• [What is required] Among the entries below, one line contains "red cactus [494,399,593,493]" and another contains "none -> red traffic cone [250,95,303,154]". Transcribe those two lines and every line between them, exactly.

[[ The input, beginning ]]

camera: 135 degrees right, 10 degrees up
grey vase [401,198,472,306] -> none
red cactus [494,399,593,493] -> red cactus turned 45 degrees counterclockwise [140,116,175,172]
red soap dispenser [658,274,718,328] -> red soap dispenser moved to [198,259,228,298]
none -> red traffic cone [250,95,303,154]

[[ The input, end ]]
[[ The input, beginning ]]

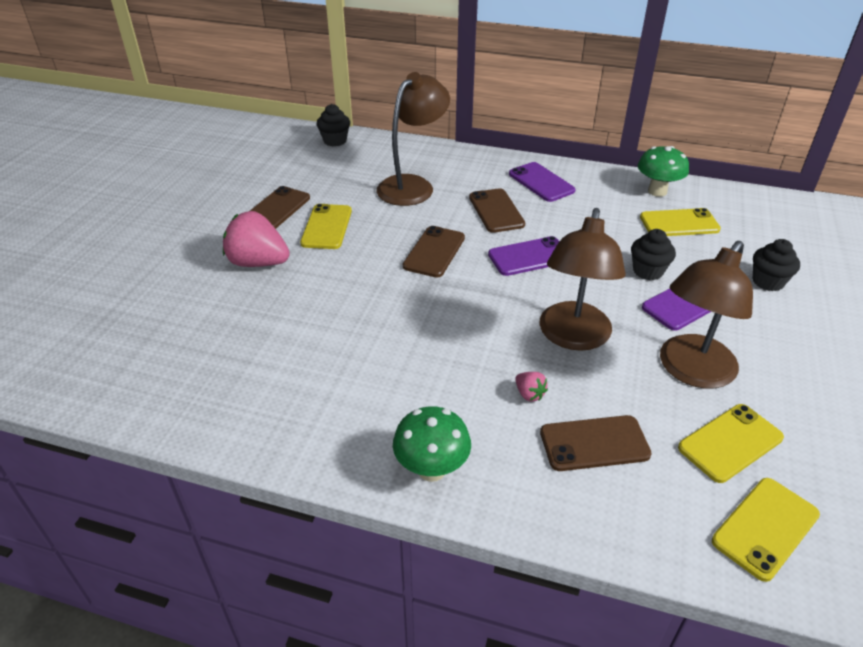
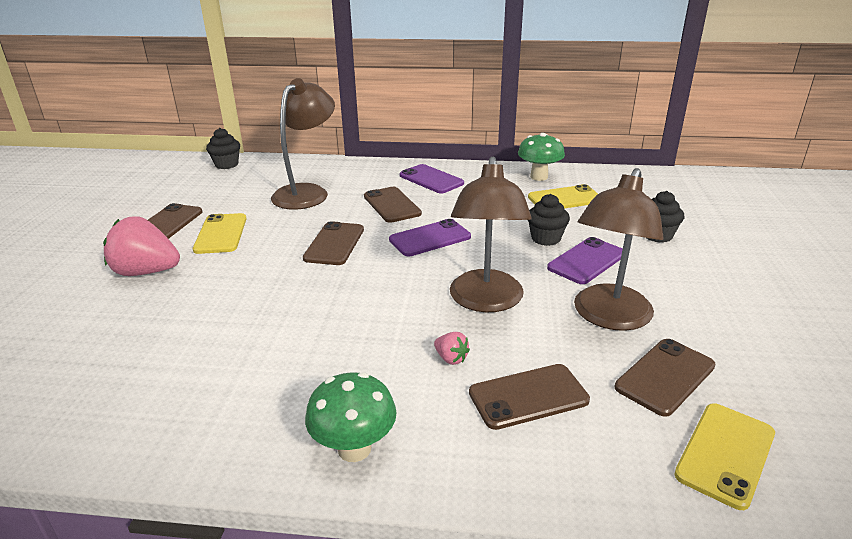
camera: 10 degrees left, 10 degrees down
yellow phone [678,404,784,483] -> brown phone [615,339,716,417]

[[ The input, end ]]

• [The completed task]
red cactus [494,399,593,493] -> red cactus turned 45 degrees counterclockwise [140,116,175,172]
red soap dispenser [658,274,718,328] -> red soap dispenser moved to [198,259,228,298]
none -> red traffic cone [250,95,303,154]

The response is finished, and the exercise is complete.